■ Exercise details ■
Give the records again in full, exactly as they appear, but without the pictures.

=== Begin Enclosure ===

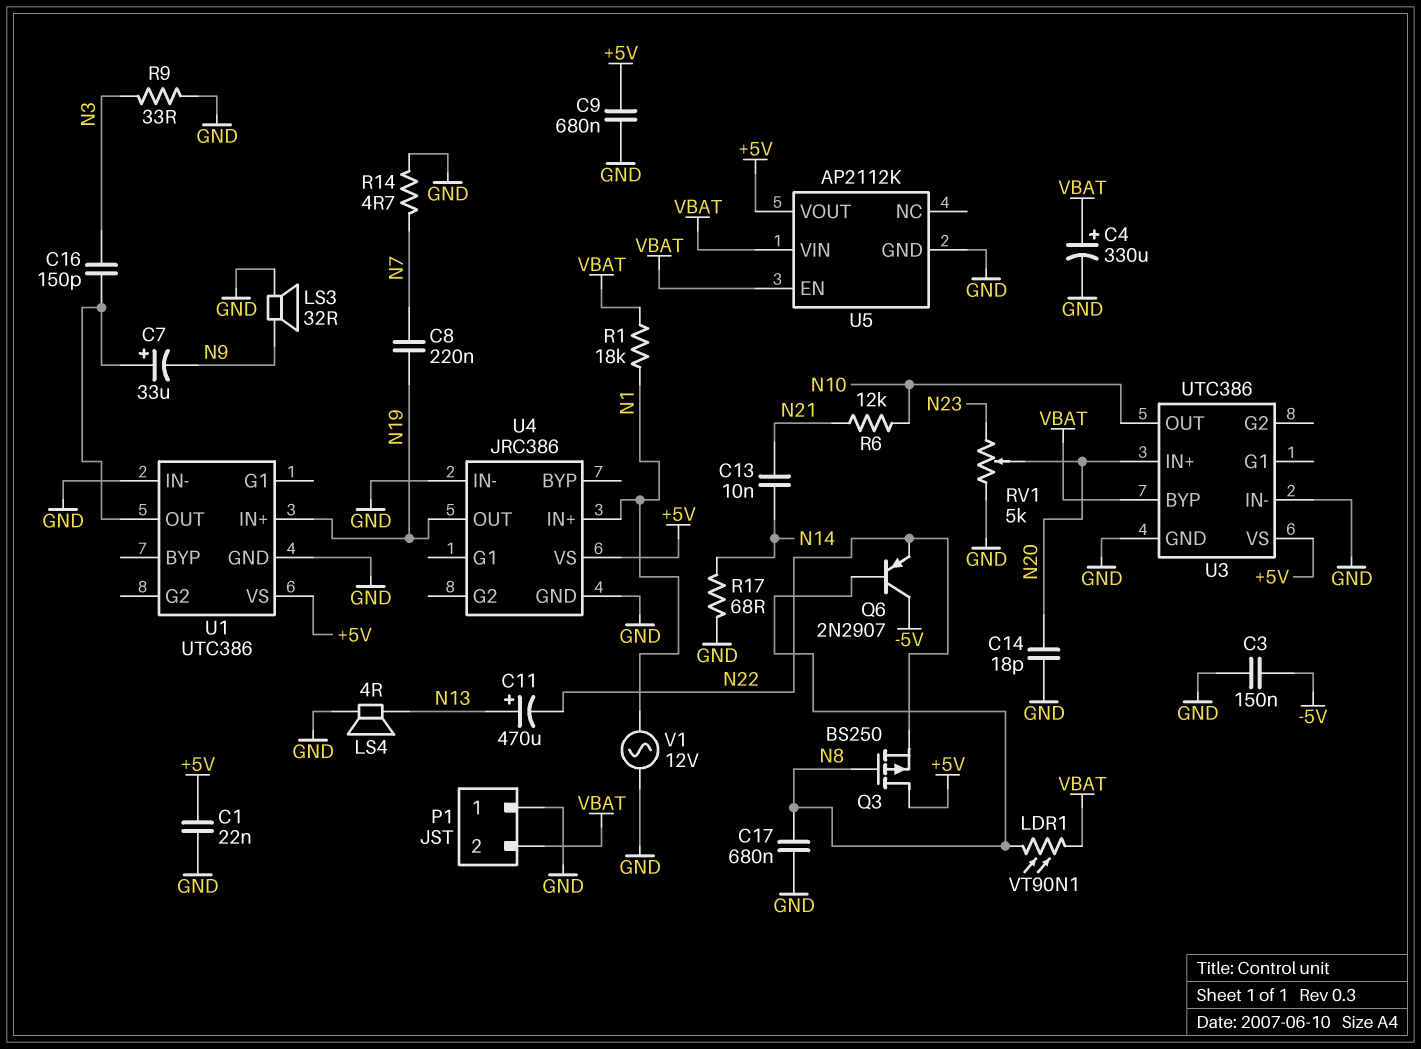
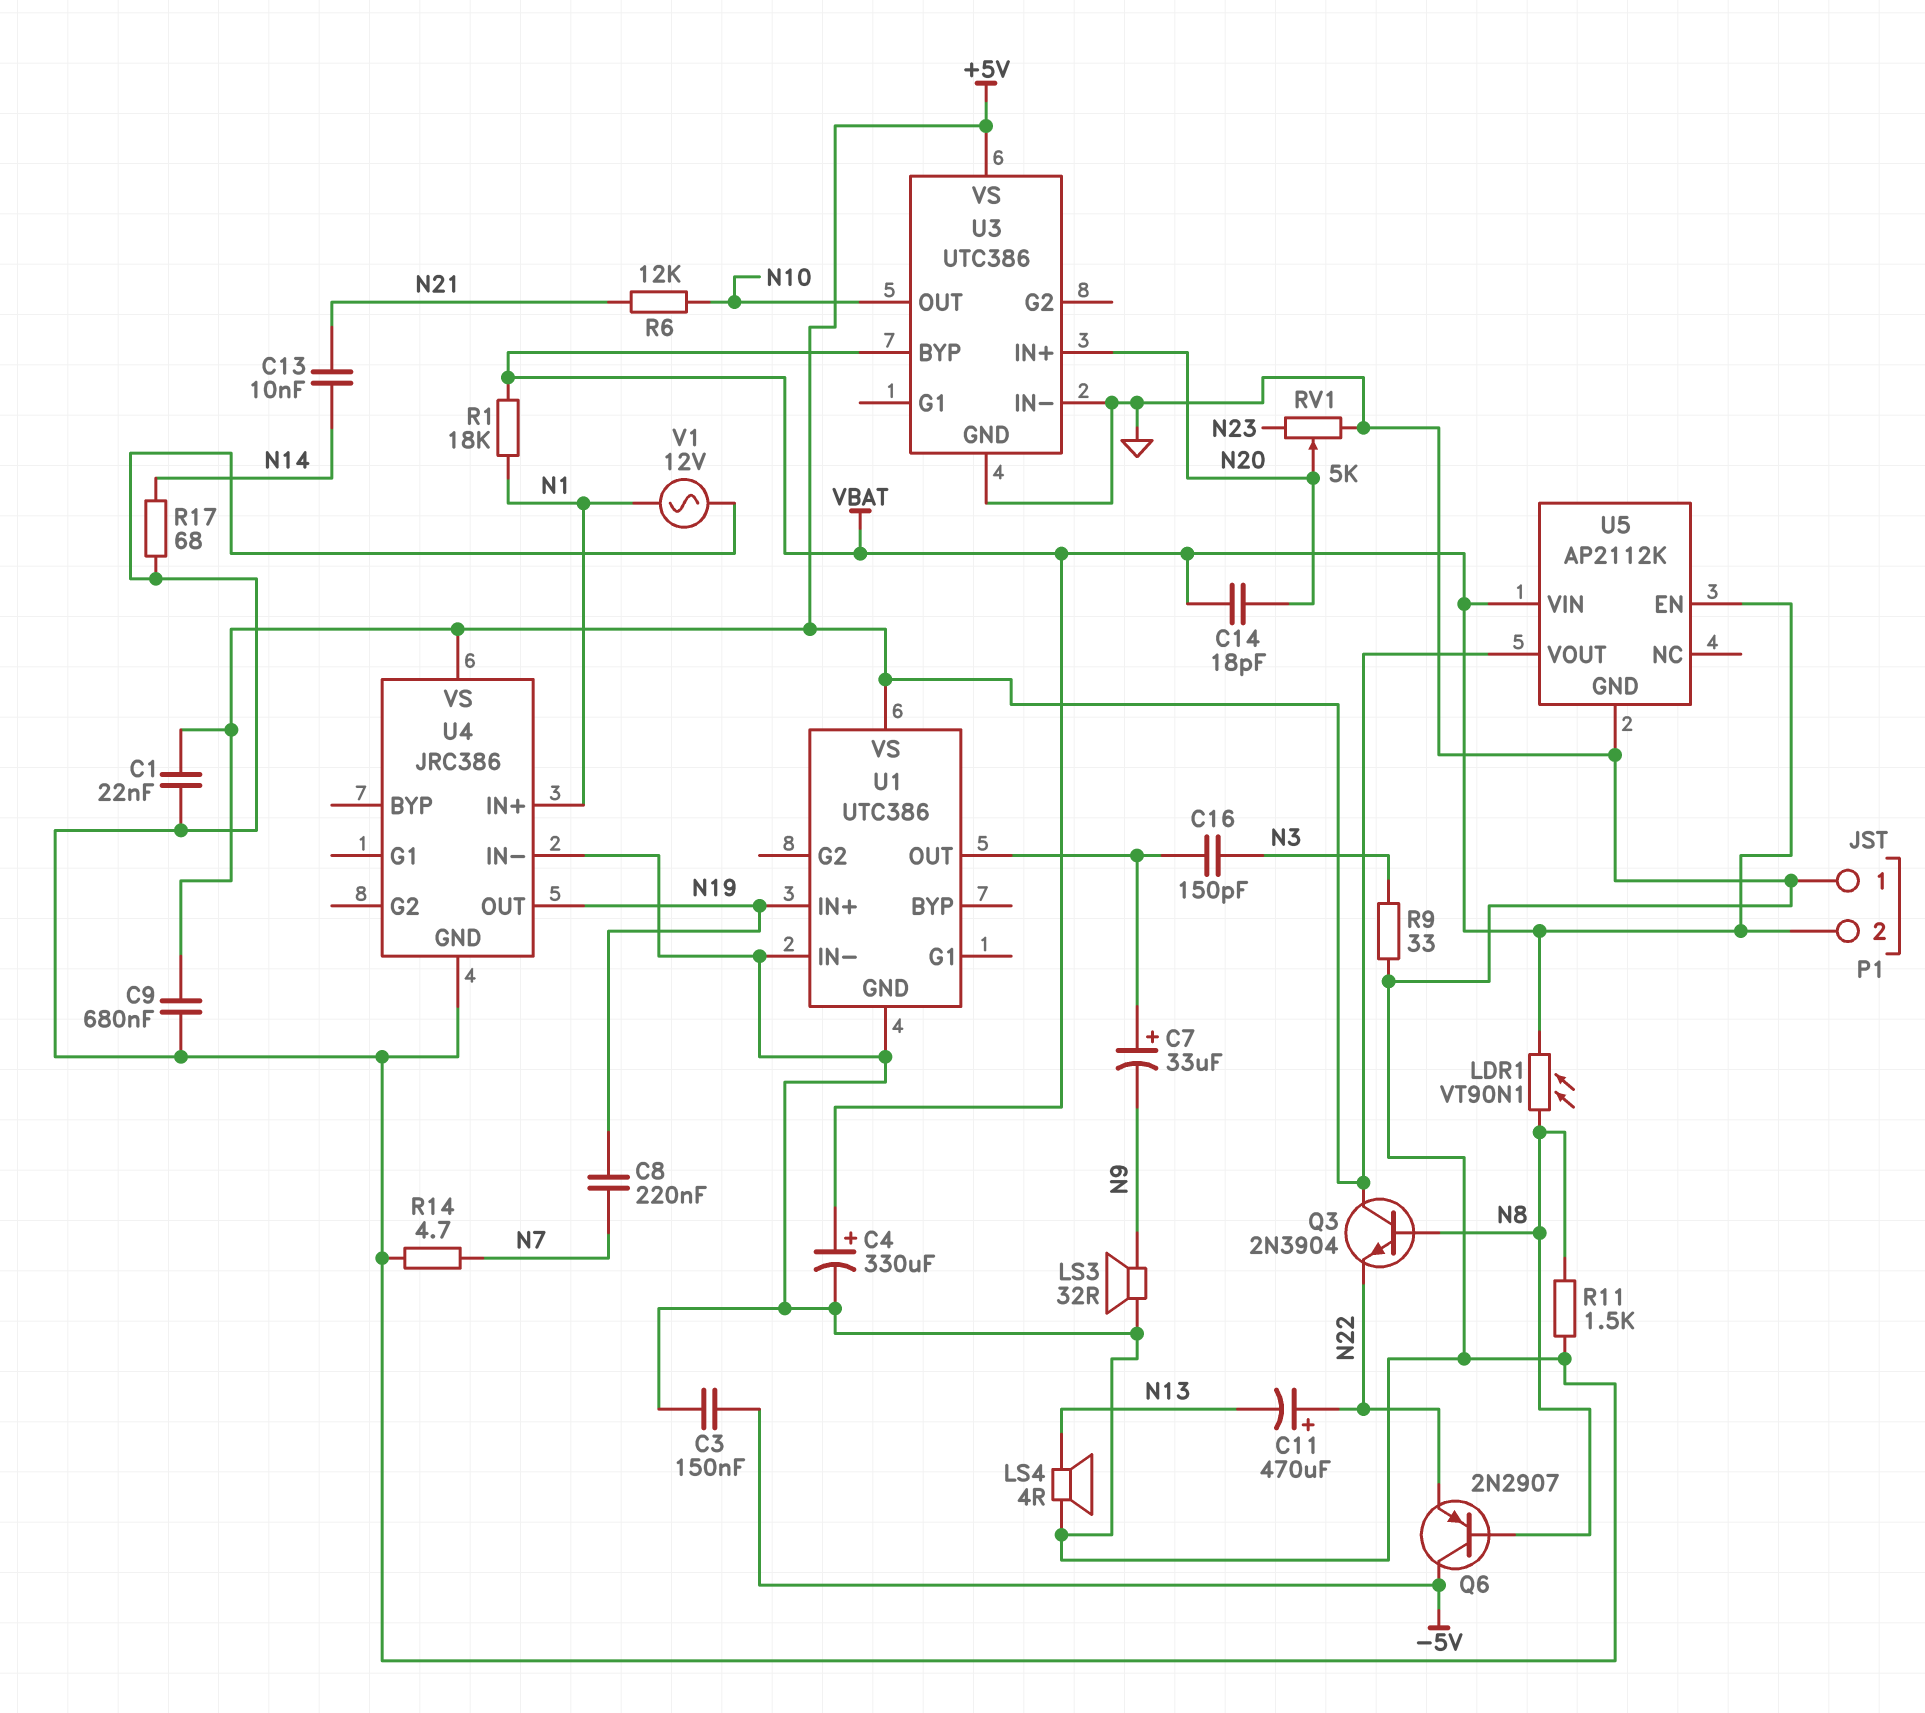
C11: 470uF (plus N13, minus N22) -> 470uF (plus N22, minus N13)
C14: 18pF (GND, N20) -> 18pF (N20, VBAT)
C17: 680nF (GND, N8) -> none
Q3: PMOS BS250 (G N8, D +5V, S N22) -> NPN 2N3904 (B N8, C +5V, E N22)
R11: none -> 1.5k (GND, N8)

=== End Enclosure ===

■ The answer ■
C11: 470uF (plus N13, minus N22) -> 470uF (plus N22, minus N13)
C14: 18pF (GND, N20) -> 18pF (N20, VBAT)
C17: 680nF (GND, N8) -> none
Q3: PMOS BS250 (G N8, D +5V, S N22) -> NPN 2N3904 (B N8, C +5V, E N22)
R11: none -> 1.5k (GND, N8)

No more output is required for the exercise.